> **How to complete this task**
Go through the entries below and say how many lines contain the string "rolling"; write only that number.
*** Opening Information given ***
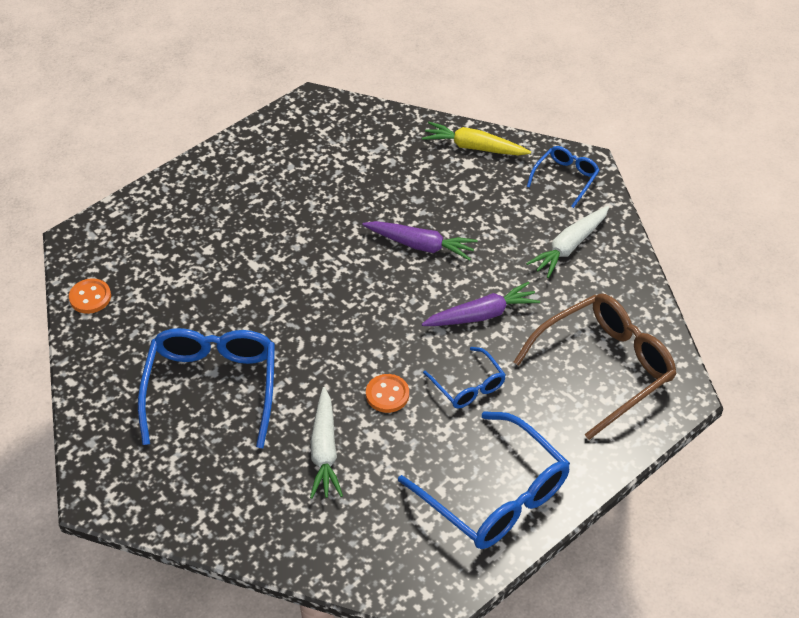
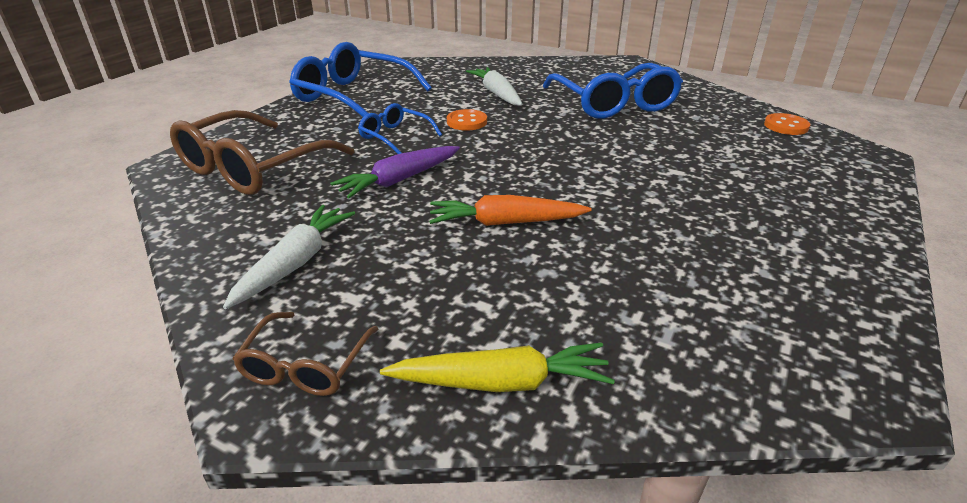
camera: 160 degrees right, 15 degrees down
purple carrot [362,221,477,261] -> orange carrot [429,195,592,226]
blue glasses [527,146,600,208] -> brown glasses [233,312,378,396]

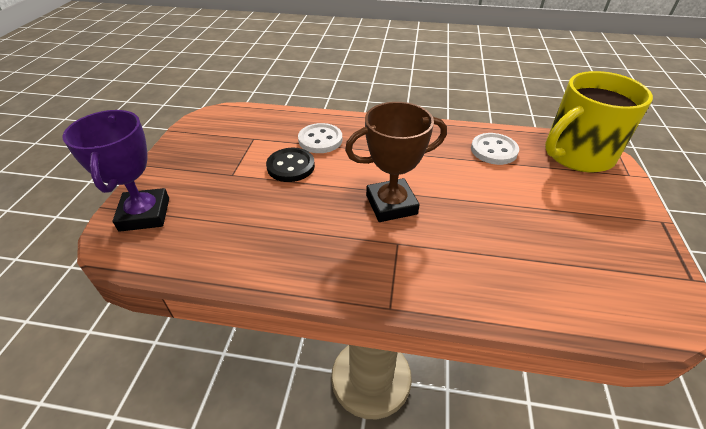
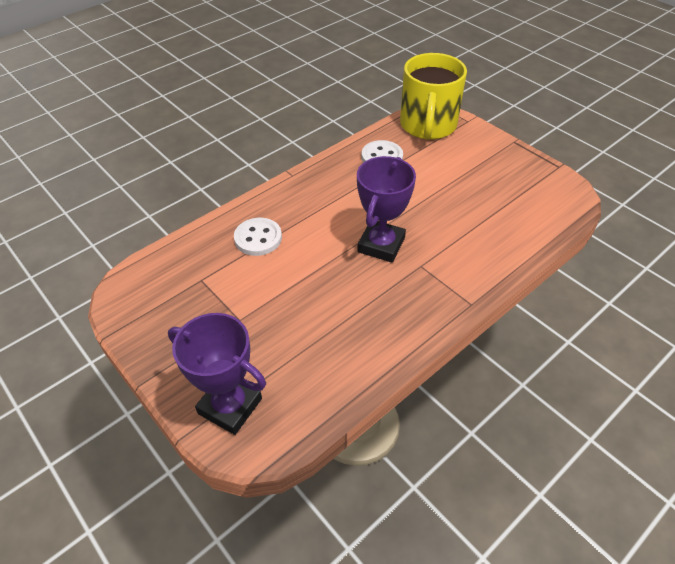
camera: 50 degrees left, 5 degrees up
black button [266,148,315,182] -> none
brown trophy [345,102,447,222] -> purple trophy [357,156,416,263]

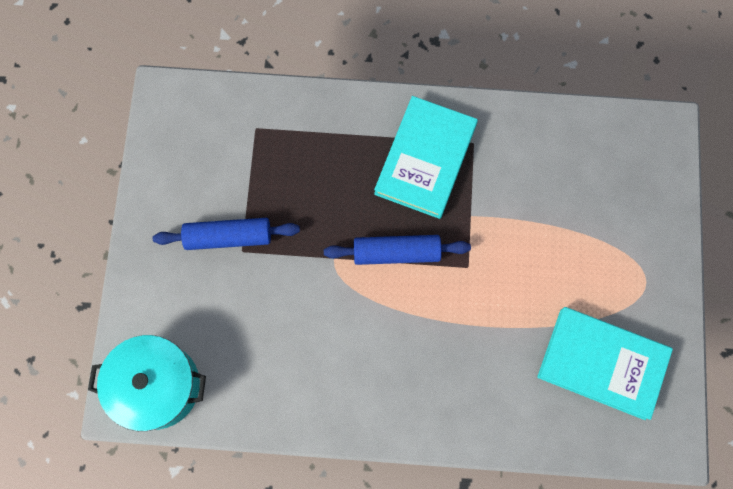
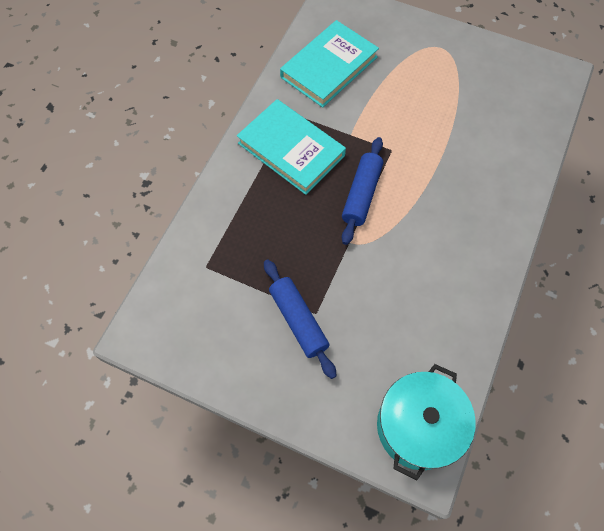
camera: 70 degrees left, 10 degrees down
blue rolling pin [153,218,300,250] -> blue rolling pin turned 45 degrees counterclockwise [264,259,337,379]
turquoise book [537,307,673,420] -> turquoise book moved to [280,20,379,108]

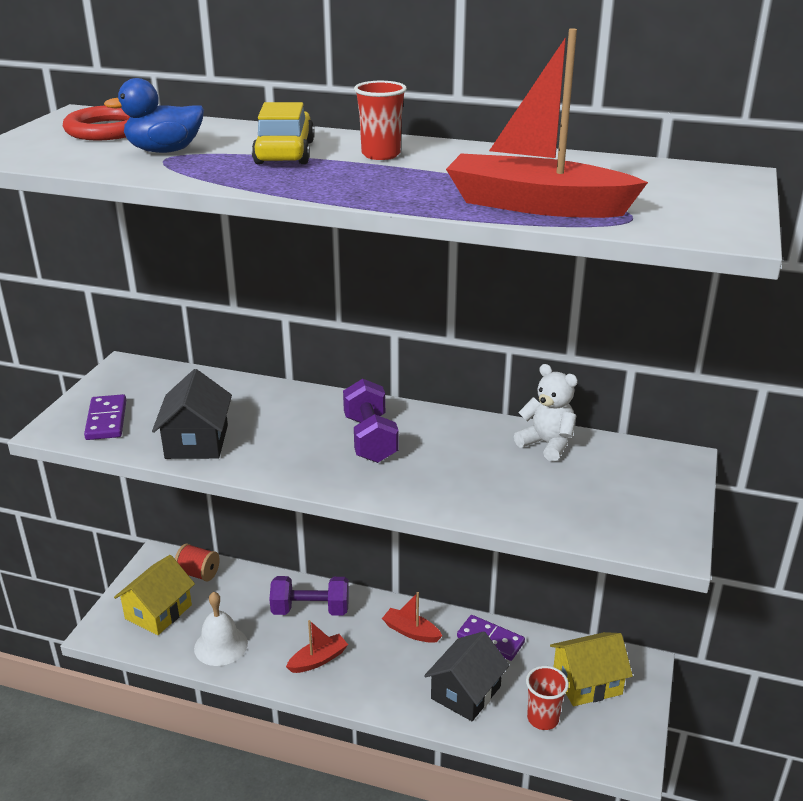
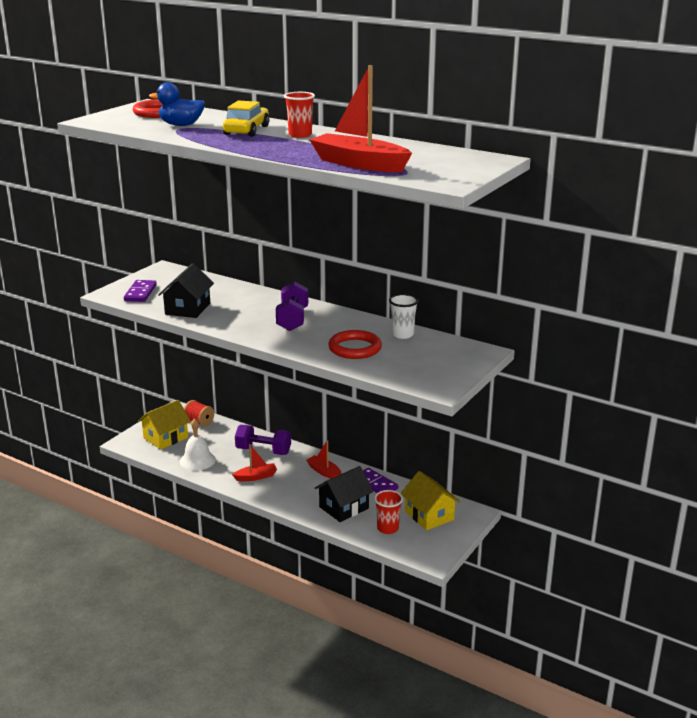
camera: 15 degrees right, 5 degrees down
white teddy bear [514,364,578,462] -> white cup [389,294,419,339]
yellow house [550,632,633,706] -> yellow house turned 60 degrees clockwise [401,471,460,530]
none -> red ring [328,330,382,359]

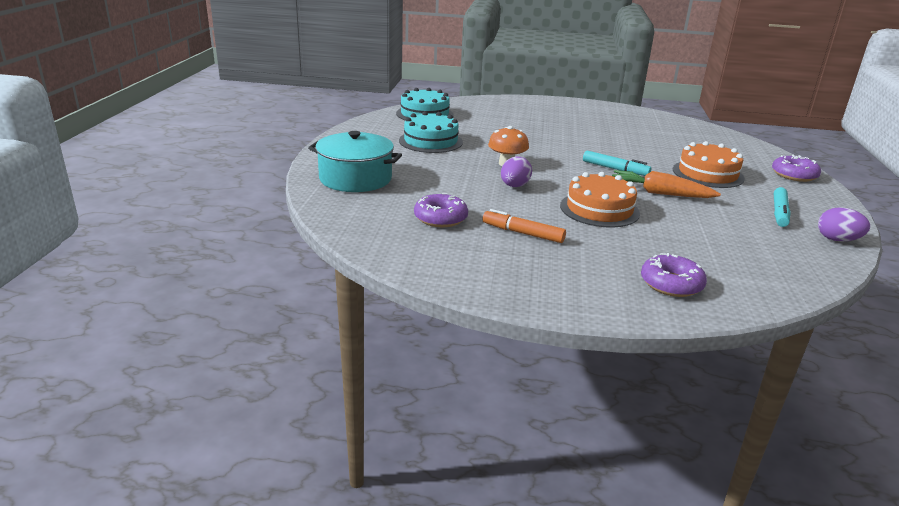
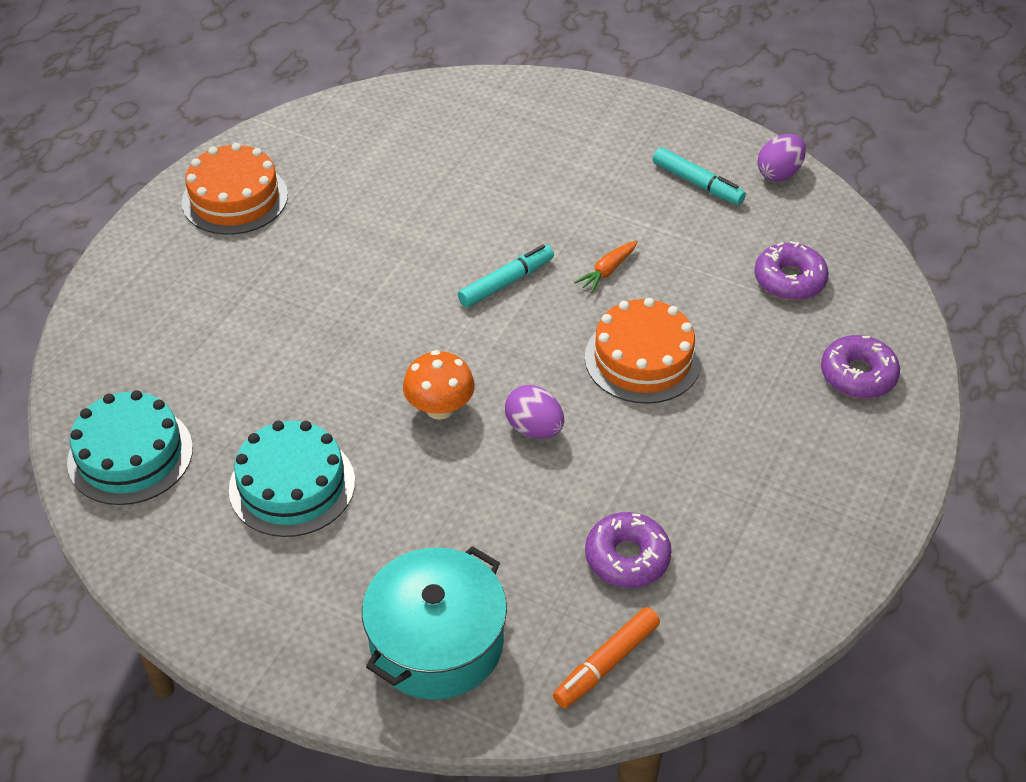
camera: 70 degrees left, 20 degrees up
orange marker [483,209,566,243] -> orange marker moved to [553,607,660,708]
orange carrot [612,170,721,198] -> orange carrot [574,241,638,293], size x0.56
orange cake [673,141,745,188] -> orange cake moved to [182,143,288,235]
purple donut [772,154,821,182] -> purple donut moved to [754,241,829,300]

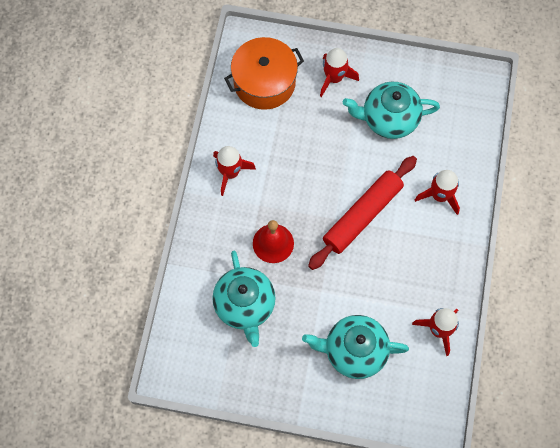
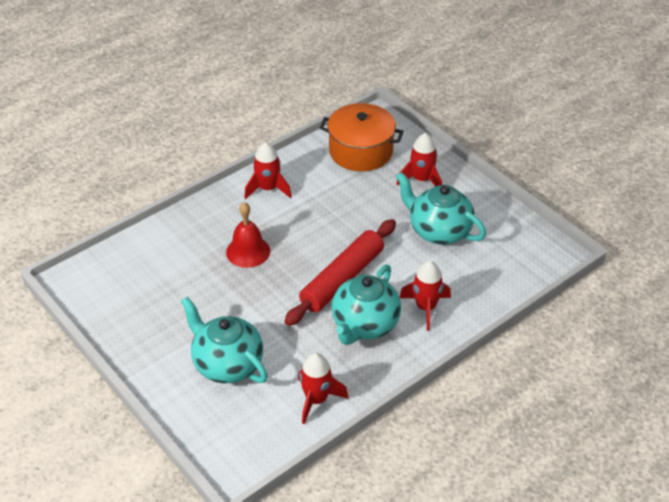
camera: 40 degrees right, 25 degrees down
turquoise teapot [212,251,276,347] -> turquoise teapot moved to [331,265,401,345]
red rolling pin [308,156,417,270] -> red rolling pin turned 45 degrees counterclockwise [284,219,396,326]

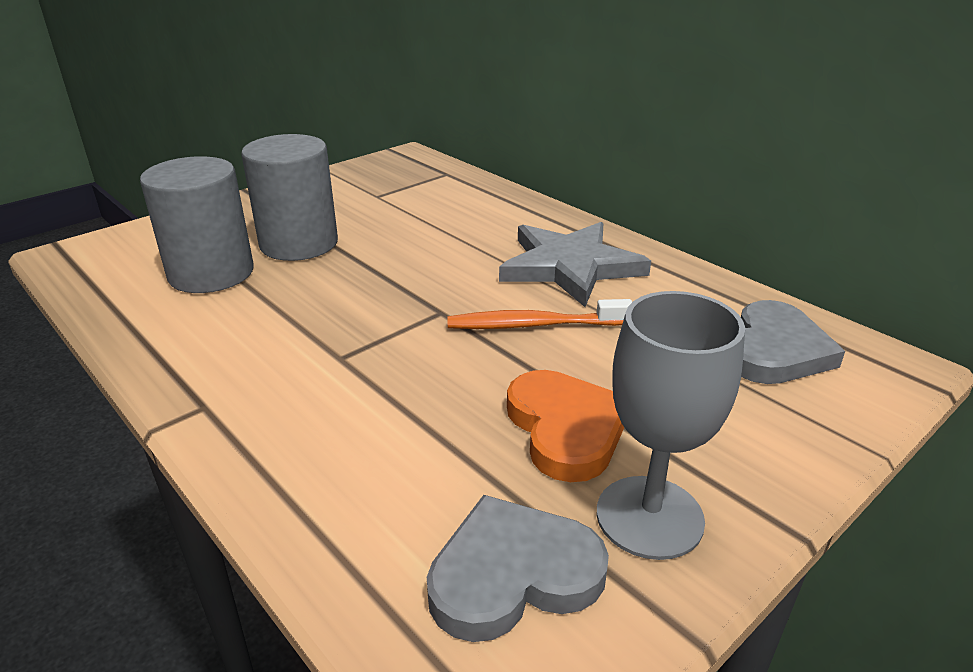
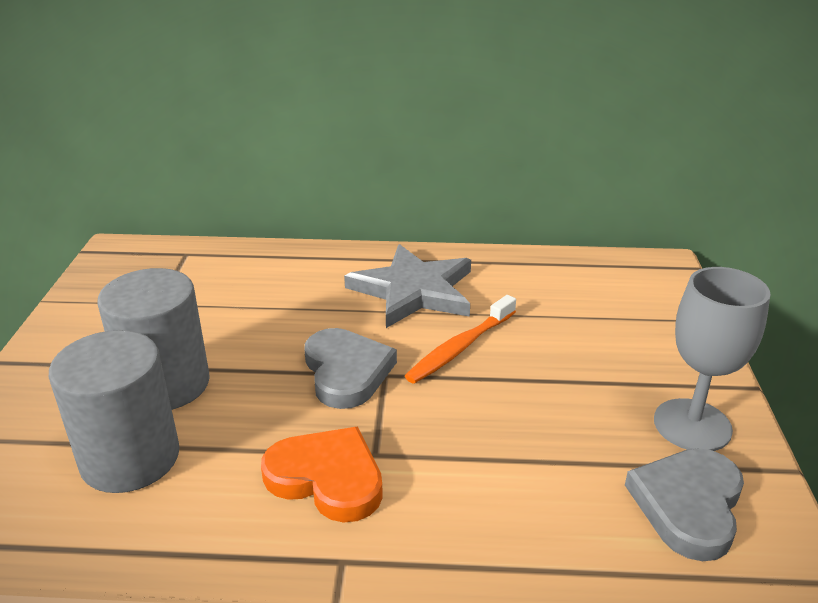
camera: 45 degrees left, 0 degrees up
orange heart [507,370,624,482] -> orange heart moved to [261,427,383,523]
grey heart [741,300,845,384] -> grey heart moved to [304,328,397,409]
*** Closing Information given ***
> **Written reply**
2